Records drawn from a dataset
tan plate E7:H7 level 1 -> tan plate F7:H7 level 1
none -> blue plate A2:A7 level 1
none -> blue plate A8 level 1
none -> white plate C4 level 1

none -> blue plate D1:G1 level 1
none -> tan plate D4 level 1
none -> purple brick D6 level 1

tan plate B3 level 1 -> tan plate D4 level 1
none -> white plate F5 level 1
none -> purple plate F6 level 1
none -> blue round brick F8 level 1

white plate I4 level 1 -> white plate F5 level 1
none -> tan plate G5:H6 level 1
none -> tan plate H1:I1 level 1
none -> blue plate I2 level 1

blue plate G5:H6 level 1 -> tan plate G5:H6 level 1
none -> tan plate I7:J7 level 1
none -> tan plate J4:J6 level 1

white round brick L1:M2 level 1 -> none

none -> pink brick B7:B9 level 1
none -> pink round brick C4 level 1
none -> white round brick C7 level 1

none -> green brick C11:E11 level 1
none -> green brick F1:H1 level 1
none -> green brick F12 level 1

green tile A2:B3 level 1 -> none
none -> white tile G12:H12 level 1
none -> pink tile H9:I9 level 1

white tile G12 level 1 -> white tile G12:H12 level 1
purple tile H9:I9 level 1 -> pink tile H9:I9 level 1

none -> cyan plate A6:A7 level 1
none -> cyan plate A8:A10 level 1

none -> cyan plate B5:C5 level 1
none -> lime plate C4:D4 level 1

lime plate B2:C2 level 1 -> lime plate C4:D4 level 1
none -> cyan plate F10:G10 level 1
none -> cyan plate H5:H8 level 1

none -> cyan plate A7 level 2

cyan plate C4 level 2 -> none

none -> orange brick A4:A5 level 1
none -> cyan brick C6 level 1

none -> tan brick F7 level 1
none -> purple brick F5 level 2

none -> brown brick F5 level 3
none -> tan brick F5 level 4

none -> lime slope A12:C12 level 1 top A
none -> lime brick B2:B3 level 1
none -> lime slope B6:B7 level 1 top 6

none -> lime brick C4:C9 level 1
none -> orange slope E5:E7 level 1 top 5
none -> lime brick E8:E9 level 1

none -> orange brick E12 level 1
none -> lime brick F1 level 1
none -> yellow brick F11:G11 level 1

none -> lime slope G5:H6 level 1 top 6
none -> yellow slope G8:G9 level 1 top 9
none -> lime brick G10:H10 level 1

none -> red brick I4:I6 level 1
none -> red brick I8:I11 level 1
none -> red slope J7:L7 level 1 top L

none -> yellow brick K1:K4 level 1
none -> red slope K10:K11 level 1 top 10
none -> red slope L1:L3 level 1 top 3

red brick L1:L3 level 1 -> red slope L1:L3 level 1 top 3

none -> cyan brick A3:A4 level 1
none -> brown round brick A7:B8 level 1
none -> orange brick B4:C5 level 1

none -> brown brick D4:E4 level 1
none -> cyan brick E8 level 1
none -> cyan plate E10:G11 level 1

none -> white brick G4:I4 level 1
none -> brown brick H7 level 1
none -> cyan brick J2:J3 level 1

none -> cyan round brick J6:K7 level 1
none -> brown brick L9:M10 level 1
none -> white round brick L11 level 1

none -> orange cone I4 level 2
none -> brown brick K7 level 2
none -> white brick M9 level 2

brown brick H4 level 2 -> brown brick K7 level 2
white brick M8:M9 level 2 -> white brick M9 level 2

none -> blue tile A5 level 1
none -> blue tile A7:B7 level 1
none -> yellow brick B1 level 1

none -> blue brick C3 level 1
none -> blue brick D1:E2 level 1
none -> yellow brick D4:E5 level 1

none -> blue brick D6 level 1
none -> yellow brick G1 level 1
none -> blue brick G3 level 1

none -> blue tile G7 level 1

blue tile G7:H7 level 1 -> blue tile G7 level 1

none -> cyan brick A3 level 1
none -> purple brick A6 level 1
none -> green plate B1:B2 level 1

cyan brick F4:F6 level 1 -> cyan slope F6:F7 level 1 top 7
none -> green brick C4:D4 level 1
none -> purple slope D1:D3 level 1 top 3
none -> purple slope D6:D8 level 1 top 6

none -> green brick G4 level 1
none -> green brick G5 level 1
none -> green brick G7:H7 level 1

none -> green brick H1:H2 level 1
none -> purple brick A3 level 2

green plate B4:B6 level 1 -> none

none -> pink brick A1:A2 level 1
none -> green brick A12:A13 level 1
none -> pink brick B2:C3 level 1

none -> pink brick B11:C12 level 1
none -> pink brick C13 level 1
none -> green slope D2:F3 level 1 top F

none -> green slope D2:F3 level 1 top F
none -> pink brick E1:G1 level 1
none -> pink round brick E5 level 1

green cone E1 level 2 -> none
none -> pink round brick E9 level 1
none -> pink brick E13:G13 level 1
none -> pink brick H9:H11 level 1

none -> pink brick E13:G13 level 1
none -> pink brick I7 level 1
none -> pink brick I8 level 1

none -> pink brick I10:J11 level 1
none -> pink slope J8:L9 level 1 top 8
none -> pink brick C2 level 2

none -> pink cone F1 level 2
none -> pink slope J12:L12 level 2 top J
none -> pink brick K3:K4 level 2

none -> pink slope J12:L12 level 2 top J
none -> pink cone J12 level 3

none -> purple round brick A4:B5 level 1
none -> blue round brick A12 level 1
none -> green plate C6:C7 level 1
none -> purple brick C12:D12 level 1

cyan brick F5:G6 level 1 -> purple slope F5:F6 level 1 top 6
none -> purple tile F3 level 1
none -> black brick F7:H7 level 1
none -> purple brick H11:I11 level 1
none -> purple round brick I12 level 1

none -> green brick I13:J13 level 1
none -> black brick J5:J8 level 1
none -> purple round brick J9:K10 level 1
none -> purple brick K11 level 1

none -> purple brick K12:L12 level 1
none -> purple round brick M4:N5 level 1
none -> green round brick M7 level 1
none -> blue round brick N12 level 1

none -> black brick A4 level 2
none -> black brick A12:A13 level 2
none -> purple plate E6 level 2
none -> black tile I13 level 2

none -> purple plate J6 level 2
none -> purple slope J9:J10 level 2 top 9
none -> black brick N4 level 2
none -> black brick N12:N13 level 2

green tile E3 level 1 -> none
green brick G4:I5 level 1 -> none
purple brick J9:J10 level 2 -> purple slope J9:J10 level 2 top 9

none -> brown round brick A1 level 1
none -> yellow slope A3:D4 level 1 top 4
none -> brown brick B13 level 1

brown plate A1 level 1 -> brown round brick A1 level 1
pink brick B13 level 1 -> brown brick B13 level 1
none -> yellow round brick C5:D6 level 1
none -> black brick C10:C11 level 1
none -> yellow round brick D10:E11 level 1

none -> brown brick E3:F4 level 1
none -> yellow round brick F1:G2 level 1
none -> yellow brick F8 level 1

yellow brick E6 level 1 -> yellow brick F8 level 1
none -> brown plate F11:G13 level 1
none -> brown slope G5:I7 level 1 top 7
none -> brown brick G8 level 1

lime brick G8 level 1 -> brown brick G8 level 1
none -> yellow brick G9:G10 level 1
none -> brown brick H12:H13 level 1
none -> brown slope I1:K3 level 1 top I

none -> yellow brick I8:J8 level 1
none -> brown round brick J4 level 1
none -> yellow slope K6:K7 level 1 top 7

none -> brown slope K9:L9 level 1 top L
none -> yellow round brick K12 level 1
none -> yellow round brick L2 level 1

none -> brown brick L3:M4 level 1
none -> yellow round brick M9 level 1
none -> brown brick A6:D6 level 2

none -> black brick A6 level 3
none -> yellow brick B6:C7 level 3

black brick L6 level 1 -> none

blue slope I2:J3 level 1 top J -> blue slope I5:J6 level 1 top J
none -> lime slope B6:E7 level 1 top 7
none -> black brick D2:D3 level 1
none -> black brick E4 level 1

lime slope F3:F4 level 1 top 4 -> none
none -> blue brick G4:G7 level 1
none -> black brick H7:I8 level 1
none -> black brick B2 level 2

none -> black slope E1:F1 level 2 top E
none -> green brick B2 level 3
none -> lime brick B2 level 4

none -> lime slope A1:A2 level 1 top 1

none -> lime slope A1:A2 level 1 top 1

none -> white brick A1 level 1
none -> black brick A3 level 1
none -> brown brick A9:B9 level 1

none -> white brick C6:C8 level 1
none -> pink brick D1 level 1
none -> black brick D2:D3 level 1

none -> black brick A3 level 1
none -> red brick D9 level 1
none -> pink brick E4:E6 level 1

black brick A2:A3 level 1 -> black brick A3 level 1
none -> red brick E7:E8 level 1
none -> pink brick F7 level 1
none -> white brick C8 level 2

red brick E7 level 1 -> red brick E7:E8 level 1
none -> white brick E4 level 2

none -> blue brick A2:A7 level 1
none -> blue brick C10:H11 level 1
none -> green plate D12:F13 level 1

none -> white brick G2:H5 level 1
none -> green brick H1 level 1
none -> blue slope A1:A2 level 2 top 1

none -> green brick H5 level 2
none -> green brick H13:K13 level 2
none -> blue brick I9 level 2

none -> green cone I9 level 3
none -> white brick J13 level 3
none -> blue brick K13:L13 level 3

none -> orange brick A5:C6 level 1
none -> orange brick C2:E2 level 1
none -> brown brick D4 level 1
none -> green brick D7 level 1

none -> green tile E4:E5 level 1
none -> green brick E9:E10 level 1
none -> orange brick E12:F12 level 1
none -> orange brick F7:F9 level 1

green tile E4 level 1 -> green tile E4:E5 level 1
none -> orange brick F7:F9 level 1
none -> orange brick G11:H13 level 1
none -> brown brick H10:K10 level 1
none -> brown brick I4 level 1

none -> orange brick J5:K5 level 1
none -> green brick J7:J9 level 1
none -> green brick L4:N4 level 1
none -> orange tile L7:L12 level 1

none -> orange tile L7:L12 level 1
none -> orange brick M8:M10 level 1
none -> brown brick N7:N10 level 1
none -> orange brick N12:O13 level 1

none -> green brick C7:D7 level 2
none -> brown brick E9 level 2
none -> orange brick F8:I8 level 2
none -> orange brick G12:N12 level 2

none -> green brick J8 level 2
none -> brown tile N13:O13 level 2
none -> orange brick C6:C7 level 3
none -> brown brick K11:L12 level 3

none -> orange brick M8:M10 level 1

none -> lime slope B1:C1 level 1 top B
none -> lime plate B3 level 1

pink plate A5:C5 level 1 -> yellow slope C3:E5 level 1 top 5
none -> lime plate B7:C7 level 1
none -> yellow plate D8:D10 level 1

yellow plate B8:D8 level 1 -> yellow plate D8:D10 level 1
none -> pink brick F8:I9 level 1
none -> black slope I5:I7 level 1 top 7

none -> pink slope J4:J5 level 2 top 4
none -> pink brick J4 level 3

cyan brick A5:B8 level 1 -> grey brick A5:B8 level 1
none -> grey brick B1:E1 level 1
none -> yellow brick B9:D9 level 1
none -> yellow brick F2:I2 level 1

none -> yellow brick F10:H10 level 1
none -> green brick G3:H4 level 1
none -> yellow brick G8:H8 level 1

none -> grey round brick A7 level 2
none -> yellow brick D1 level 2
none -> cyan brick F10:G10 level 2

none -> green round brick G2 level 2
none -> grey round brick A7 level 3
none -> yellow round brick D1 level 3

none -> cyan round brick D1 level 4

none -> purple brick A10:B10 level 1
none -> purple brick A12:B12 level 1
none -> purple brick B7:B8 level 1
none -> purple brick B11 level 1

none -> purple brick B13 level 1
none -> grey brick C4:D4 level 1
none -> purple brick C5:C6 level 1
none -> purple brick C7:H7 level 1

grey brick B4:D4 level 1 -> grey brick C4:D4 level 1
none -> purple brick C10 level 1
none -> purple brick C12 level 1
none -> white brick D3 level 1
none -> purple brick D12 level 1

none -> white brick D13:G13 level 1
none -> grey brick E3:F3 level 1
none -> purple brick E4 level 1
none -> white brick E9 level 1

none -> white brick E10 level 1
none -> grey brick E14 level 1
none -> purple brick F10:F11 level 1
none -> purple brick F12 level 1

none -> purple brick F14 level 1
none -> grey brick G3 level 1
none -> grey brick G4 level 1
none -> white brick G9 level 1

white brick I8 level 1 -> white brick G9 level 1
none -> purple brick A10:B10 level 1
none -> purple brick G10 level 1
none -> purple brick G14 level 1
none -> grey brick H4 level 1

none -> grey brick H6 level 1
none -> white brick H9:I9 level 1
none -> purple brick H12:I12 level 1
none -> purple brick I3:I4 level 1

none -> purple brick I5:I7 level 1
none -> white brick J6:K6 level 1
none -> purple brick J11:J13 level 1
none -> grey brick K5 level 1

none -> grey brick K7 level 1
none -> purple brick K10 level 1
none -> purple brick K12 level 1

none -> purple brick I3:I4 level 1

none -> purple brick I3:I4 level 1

### What is required
Your reply is to repeat, unchanged, the lines above running from the one with "none -> purple brick B13 level 1" up to and including the one with "none -> purple brick C12 level 1".

### Response below
none -> purple brick B13 level 1
none -> grey brick C4:D4 level 1
none -> purple brick C5:C6 level 1
none -> purple brick C7:H7 level 1

grey brick B4:D4 level 1 -> grey brick C4:D4 level 1
none -> purple brick C10 level 1
none -> purple brick C12 level 1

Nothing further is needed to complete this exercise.